(Data begins)
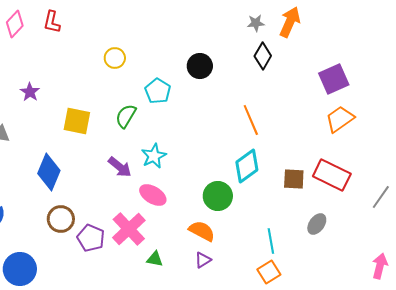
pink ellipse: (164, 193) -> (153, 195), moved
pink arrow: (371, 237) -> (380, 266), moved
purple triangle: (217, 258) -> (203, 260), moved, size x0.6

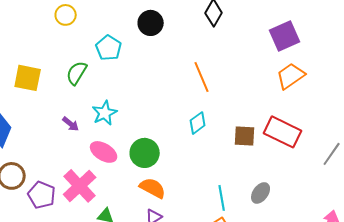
cyan diamond: (247, 166) -> (198, 123), size x0.7
purple arrow: (120, 167) -> (71, 124), size x0.7
green circle: (218, 196) -> (145, 153), moved
gray ellipse: (317, 224) -> (261, 193), moved

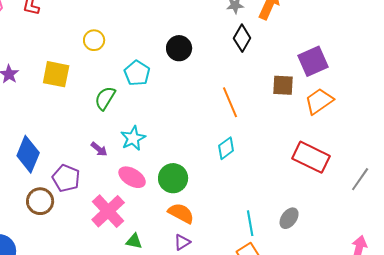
yellow square: (28, 78) -> (56, 74), moved
brown square: (245, 136) -> (283, 85), moved
purple pentagon: (42, 195) -> (66, 178), moved

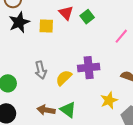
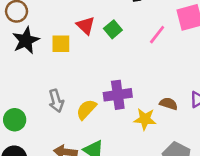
pink line: (121, 36) -> (157, 35), moved
yellow star: (109, 100) -> (145, 119), moved, turned 30

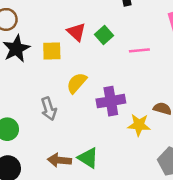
pink line: (157, 35) -> (139, 50), moved, turned 48
yellow semicircle: (86, 109) -> (77, 83), moved

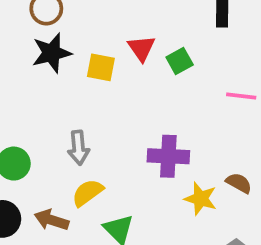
pink line: (139, 50) -> (241, 96), moved
yellow semicircle: (77, 83) -> (88, 193), moved
brown arrow: (59, 160) -> (51, 220), moved

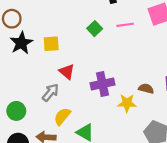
red triangle: (141, 48) -> (67, 72), moved
pink line: (241, 96) -> (125, 25), moved
gray arrow: (78, 148) -> (50, 92), turned -120

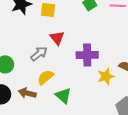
yellow star: (127, 103) -> (106, 76), turned -30

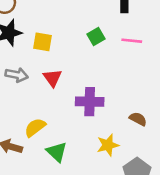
gray arrow: (39, 54) -> (17, 75), moved, turned 48
yellow star: (106, 76) -> (108, 145), moved

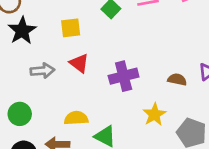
yellow square: (43, 42) -> (71, 28), moved
yellow semicircle: (35, 127) -> (76, 118), turned 50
(Data ends)
(Your task)
A verbatim retyping of the listing, without any pictures, is the expected answer.

(Result of the task)
pink ellipse: (164, 193) -> (153, 195), moved
pink arrow: (371, 237) -> (380, 266), moved
purple triangle: (217, 258) -> (203, 260), moved, size x0.6

cyan diamond: (247, 166) -> (198, 123), size x0.7
purple arrow: (120, 167) -> (71, 124), size x0.7
green circle: (218, 196) -> (145, 153), moved
gray ellipse: (317, 224) -> (261, 193), moved

yellow square: (28, 78) -> (56, 74), moved
brown square: (245, 136) -> (283, 85), moved
purple pentagon: (42, 195) -> (66, 178), moved

pink line: (121, 36) -> (157, 35), moved
yellow star: (109, 100) -> (145, 119), moved, turned 30

pink line: (157, 35) -> (139, 50), moved, turned 48
yellow semicircle: (86, 109) -> (77, 83), moved

pink line: (139, 50) -> (241, 96), moved
yellow semicircle: (77, 83) -> (88, 193), moved
brown arrow: (59, 160) -> (51, 220), moved

red triangle: (141, 48) -> (67, 72), moved
pink line: (241, 96) -> (125, 25), moved
gray arrow: (78, 148) -> (50, 92), turned -120

yellow star: (127, 103) -> (106, 76), turned -30

gray arrow: (39, 54) -> (17, 75), moved, turned 48
yellow star: (106, 76) -> (108, 145), moved

yellow square: (43, 42) -> (71, 28), moved
yellow semicircle: (35, 127) -> (76, 118), turned 50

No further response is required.